Records from a data source:
--

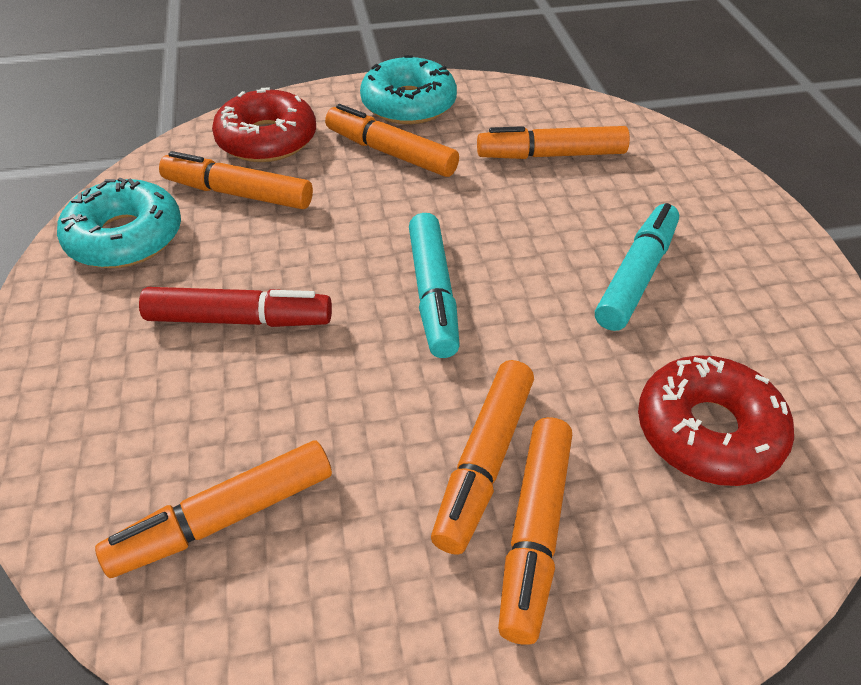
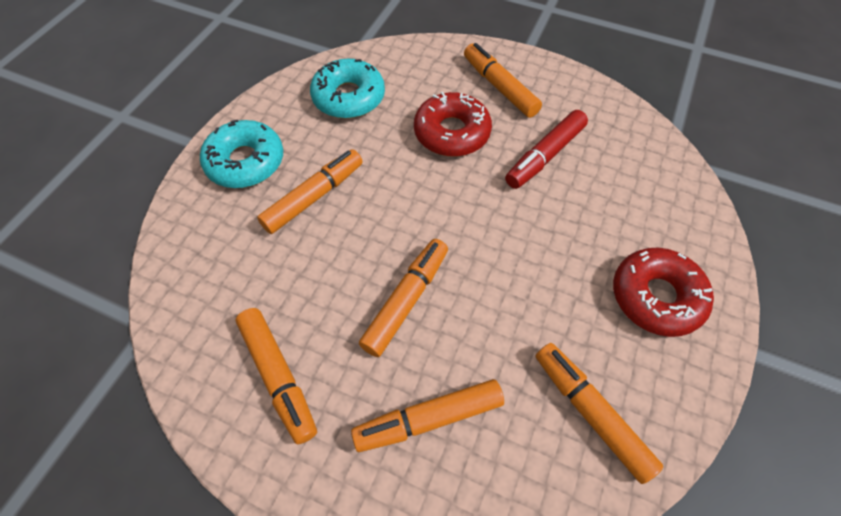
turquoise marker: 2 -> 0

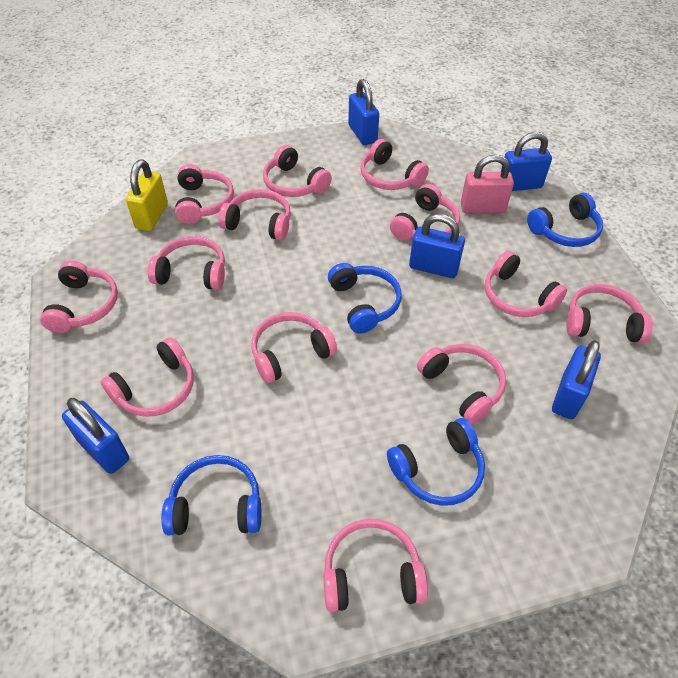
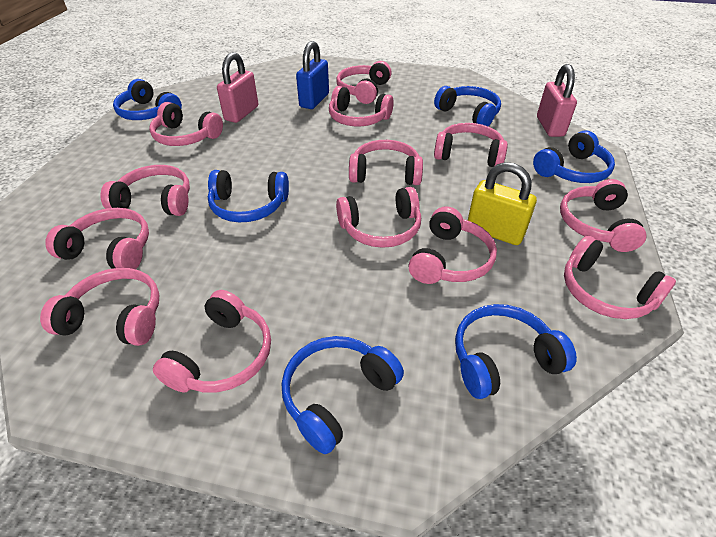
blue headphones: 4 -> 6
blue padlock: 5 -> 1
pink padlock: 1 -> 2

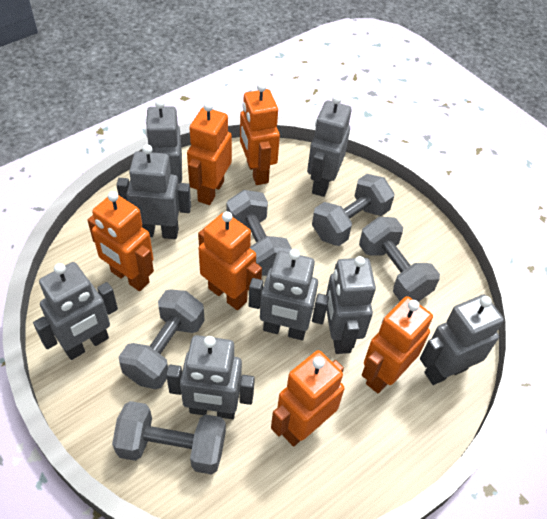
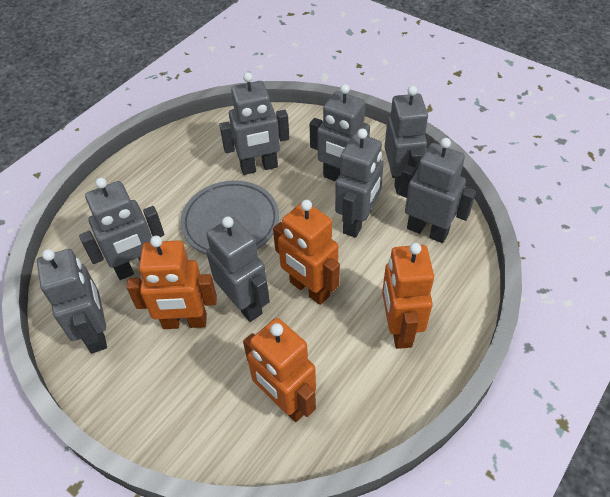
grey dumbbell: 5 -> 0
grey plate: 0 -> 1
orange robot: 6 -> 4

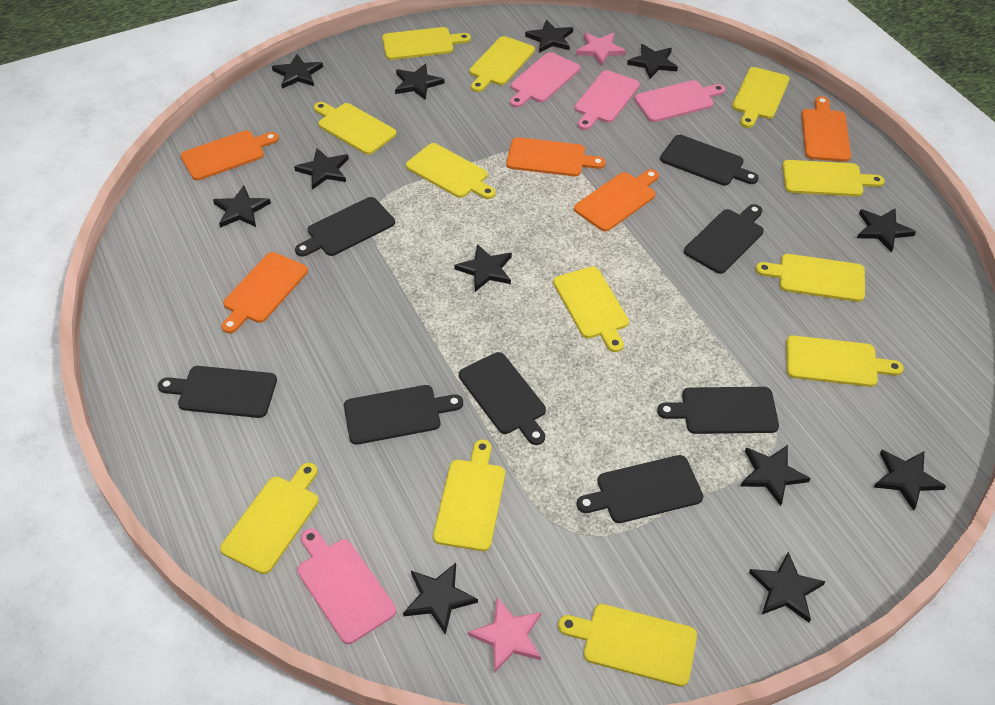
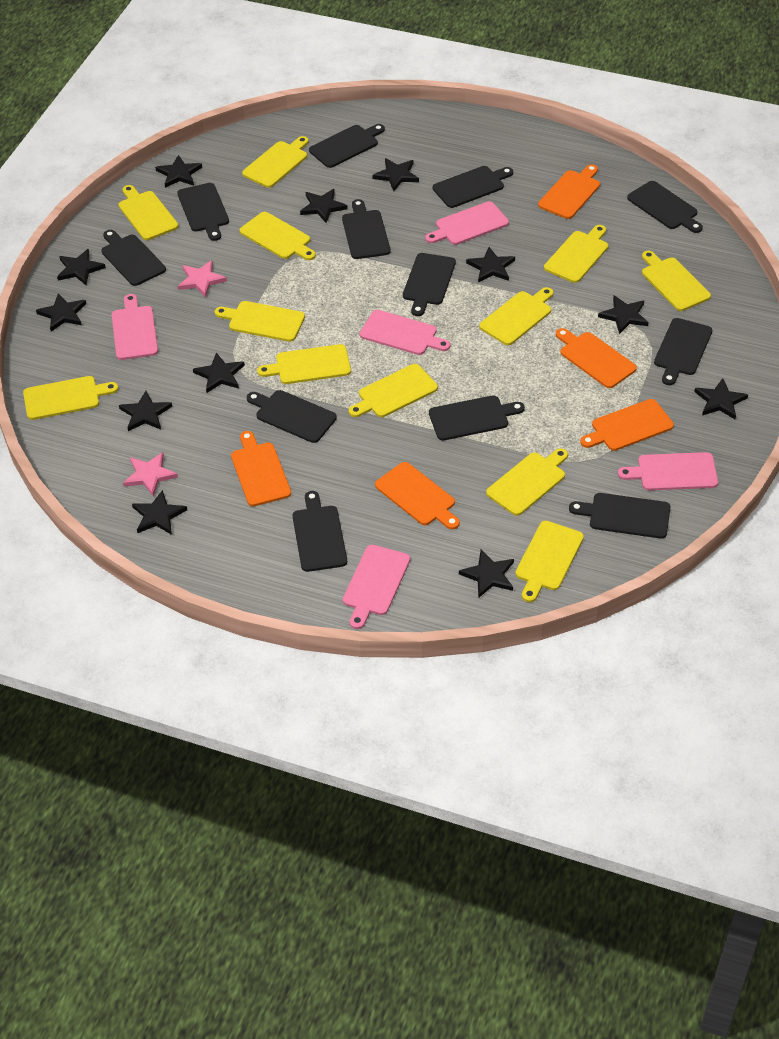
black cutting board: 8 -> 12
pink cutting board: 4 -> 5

--

Exercise aim: Extract, word for word, each line from the one that contains "blue padlock: 5 -> 1" through the final line of the data above. Leave the pictures out.

Solution to the exercise:
blue padlock: 5 -> 1
pink padlock: 1 -> 2

grey dumbbell: 5 -> 0
grey plate: 0 -> 1
orange robot: 6 -> 4

black cutting board: 8 -> 12
pink cutting board: 4 -> 5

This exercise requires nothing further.